- [Instructions to follow] What is needed is an exact copy of the lines in the listing below, from the one with "none -> white plate G7 level 2" up to and including the one with "purple brick J7", with no other lines.

- [Dataset]
○ ○ ○ ○

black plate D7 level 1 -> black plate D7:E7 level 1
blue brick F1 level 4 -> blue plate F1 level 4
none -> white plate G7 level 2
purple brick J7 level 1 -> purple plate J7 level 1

○ ○ ○ ○

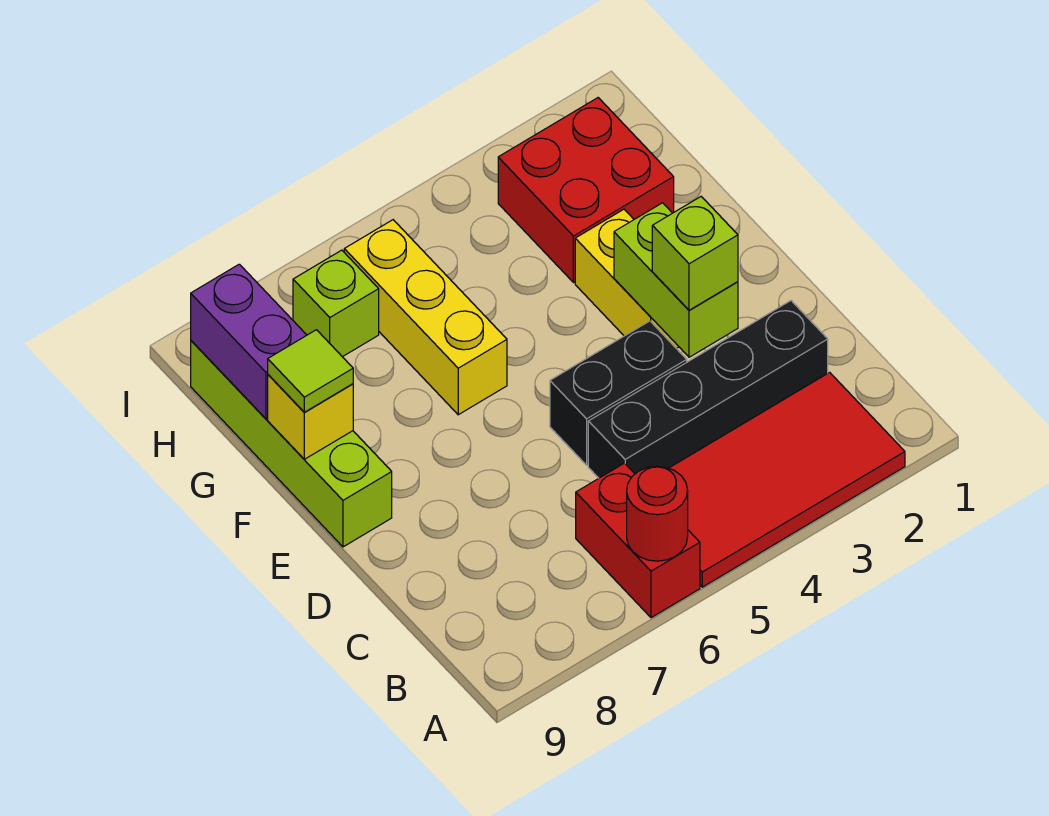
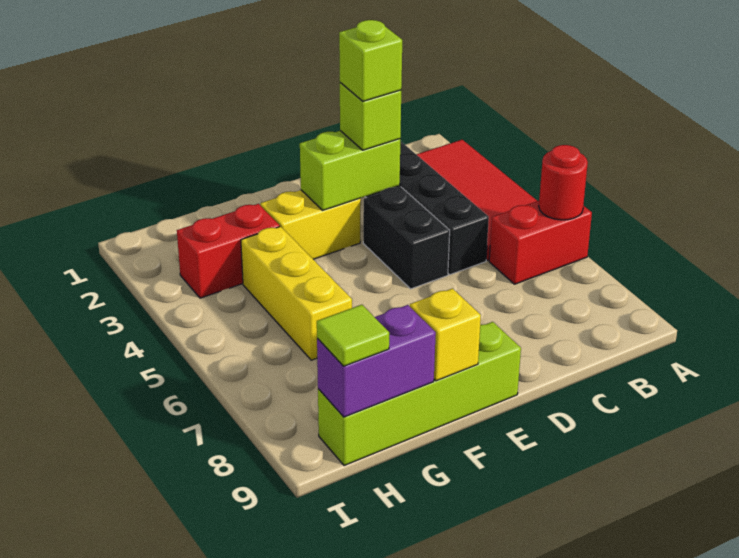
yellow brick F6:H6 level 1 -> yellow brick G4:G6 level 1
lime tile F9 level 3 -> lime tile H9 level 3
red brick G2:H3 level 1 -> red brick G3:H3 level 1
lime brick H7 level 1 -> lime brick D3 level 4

○ ○ ○ ○

- [Answer to the problem]
none -> white plate G7 level 2
purple brick J7 level 1 -> purple plate J7 level 1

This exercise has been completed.